*** Block opens ***

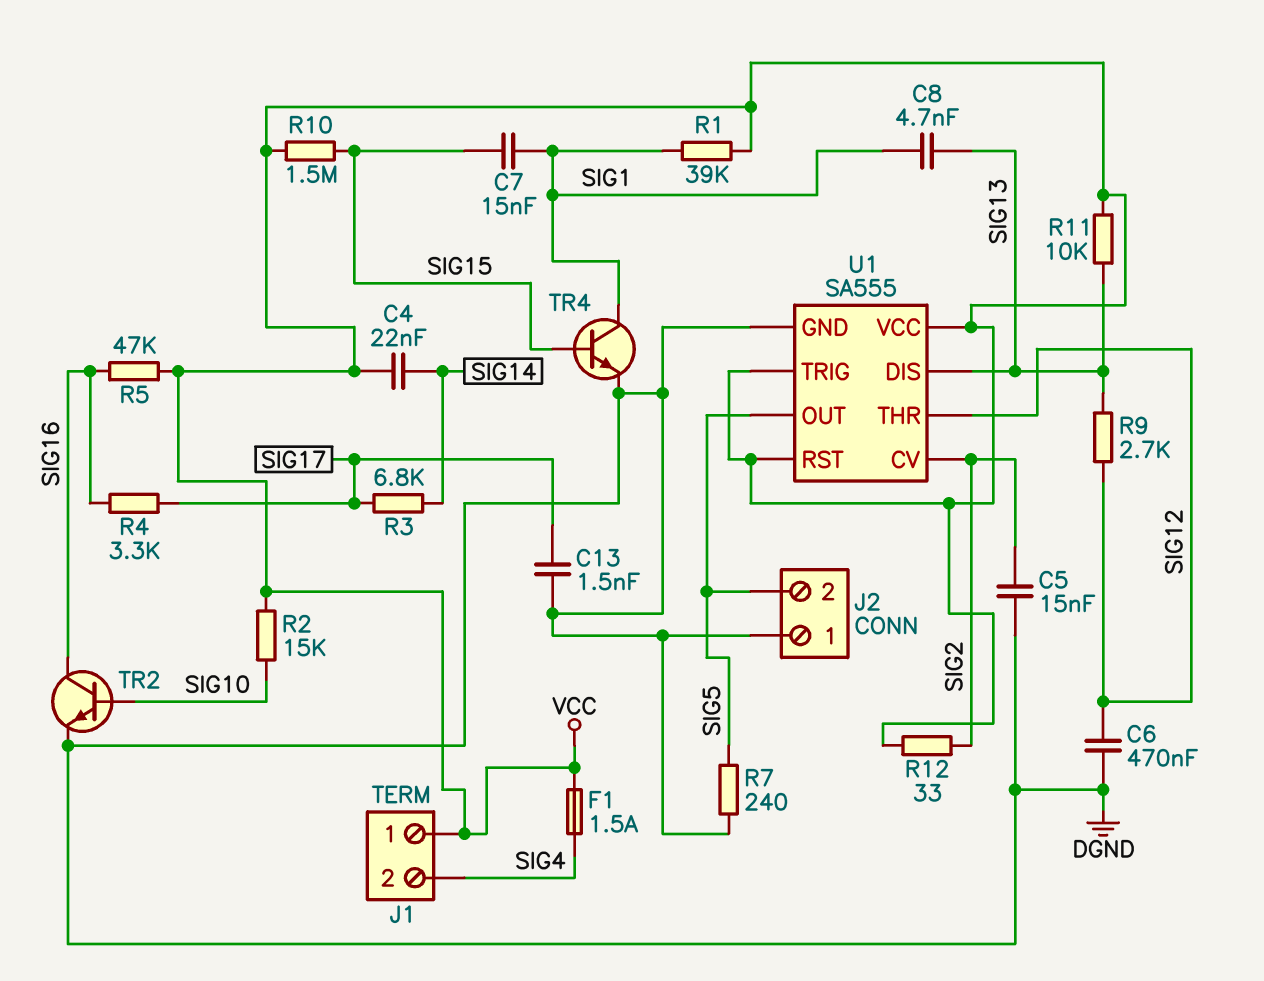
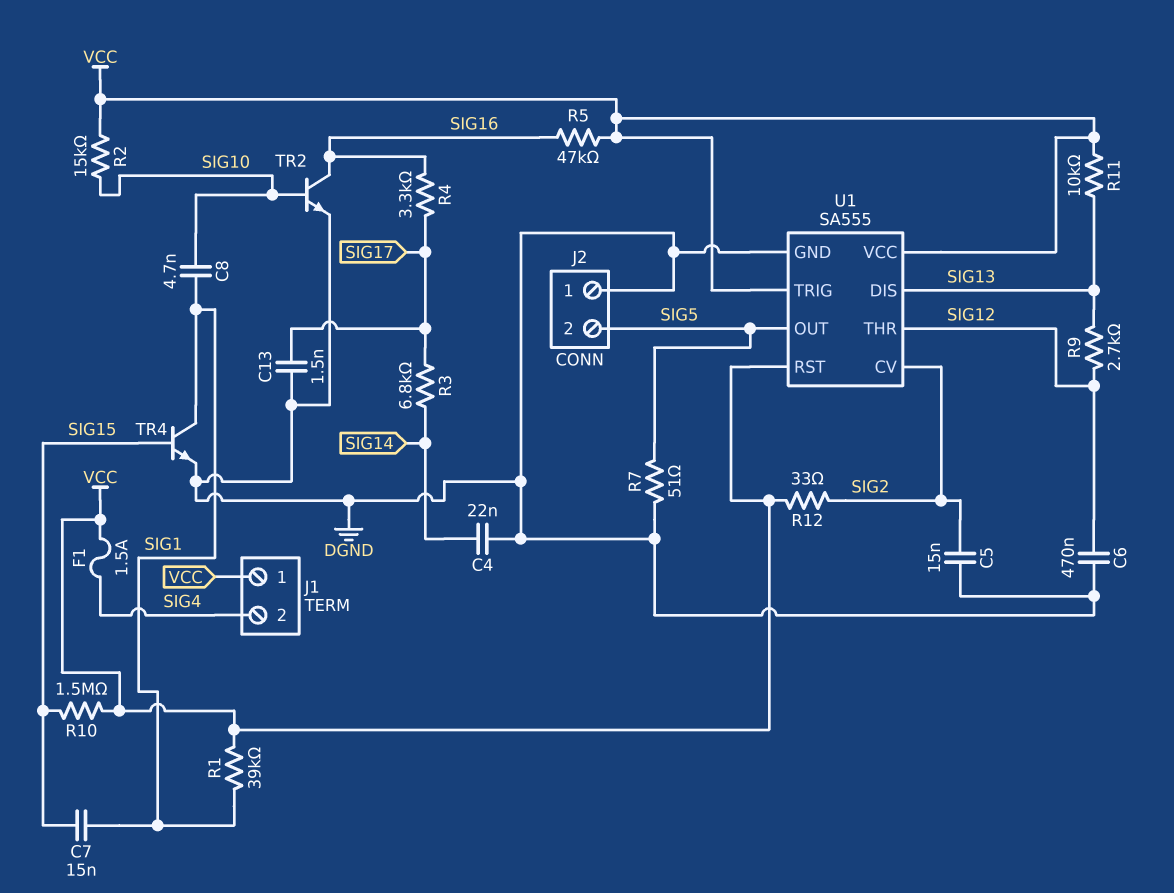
C4: 22nF (SIG14, VCC) -> 22nF (DGND, SIG14)
C8: 4.7nF (SIG1, SIG13) -> 4.7nF (SIG1, SIG10)
R7: 240 (DGND, SIG5) -> 51 (DGND, SIG5)

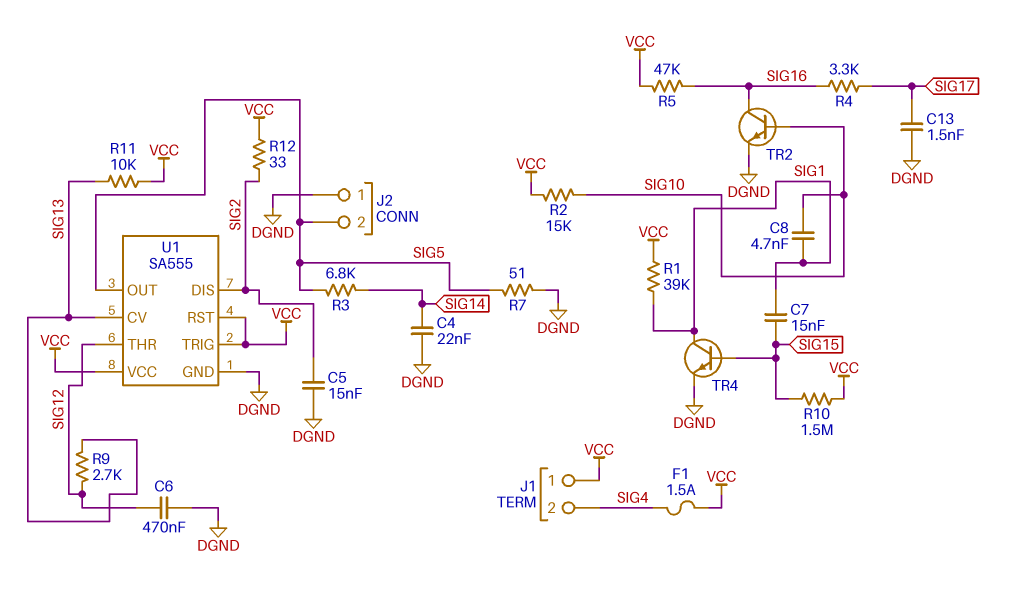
R3: 6.8k (SIG14, SIG17) -> 6.8k (SIG5, SIG14)
U1 pin CV: SIG2 -> SIG13
U1 pin DIS: SIG13 -> SIG2

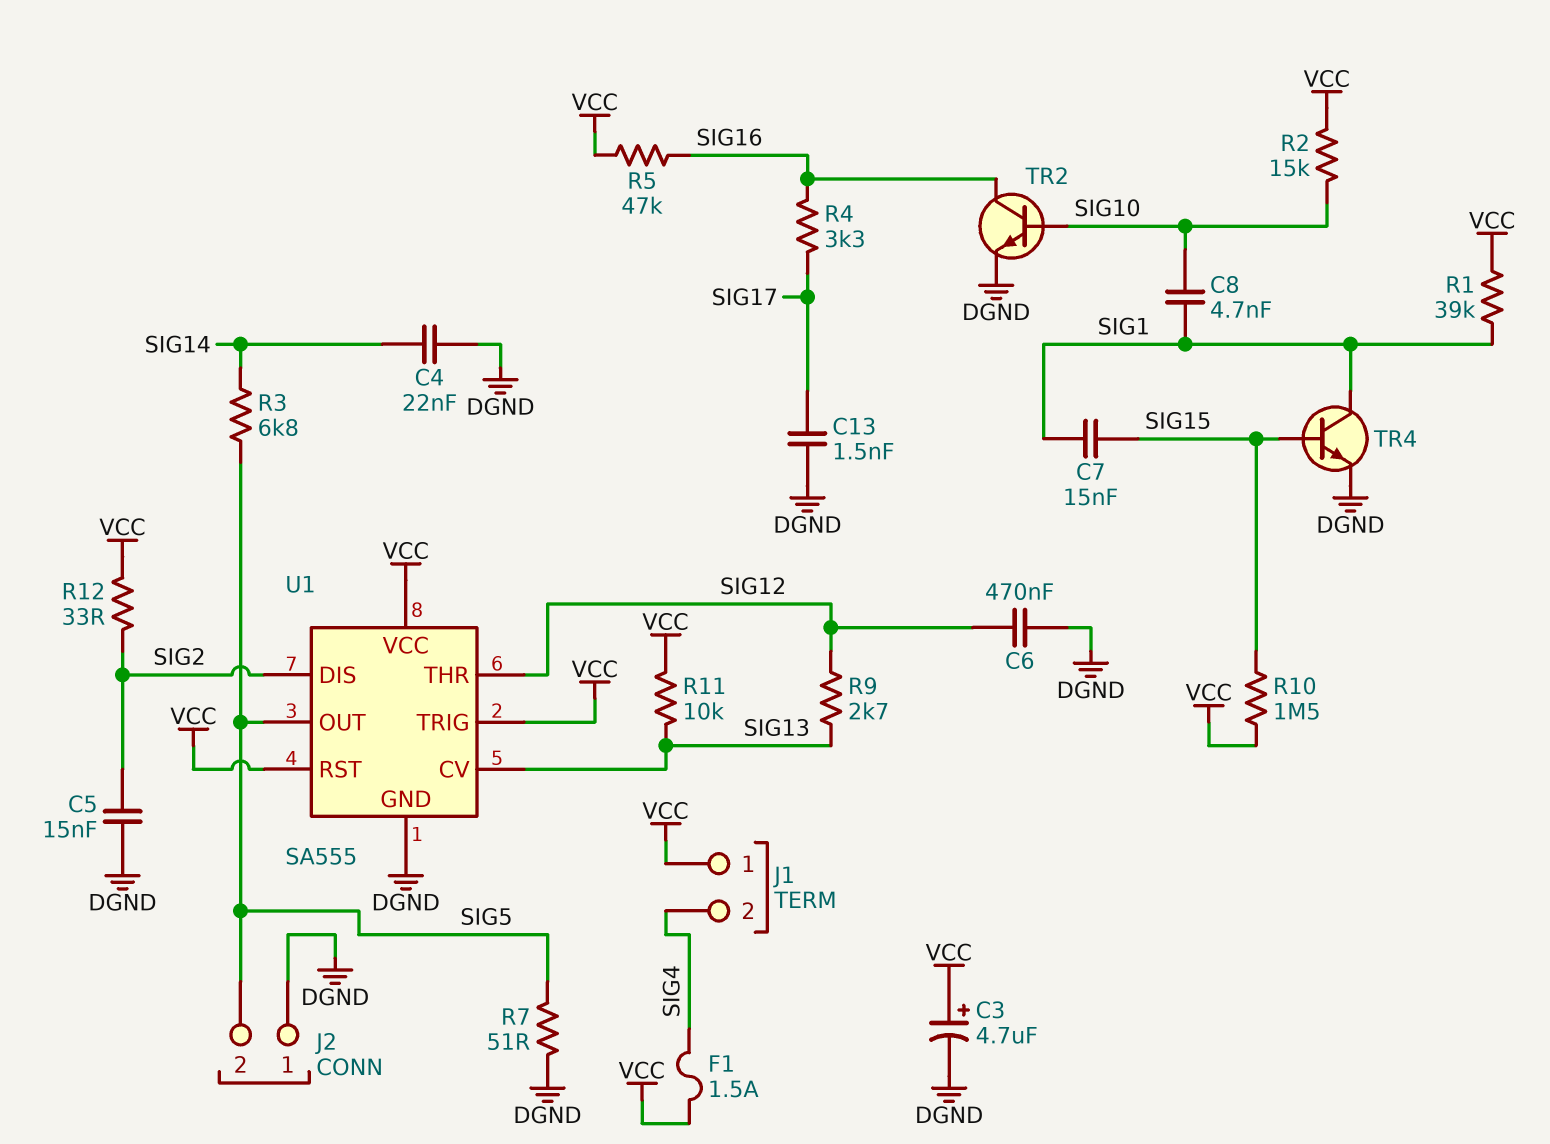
C3: none -> 4.7uF (plus VCC, minus DGND)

*** Block closes ***

About this task:
Each line of the entries holding the string "DGND" should be found and copied.

Solved problem:
C4: 22nF (SIG14, VCC) -> 22nF (DGND, SIG14)
R7: 240 (DGND, SIG5) -> 51 (DGND, SIG5)
C3: none -> 4.7uF (plus VCC, minus DGND)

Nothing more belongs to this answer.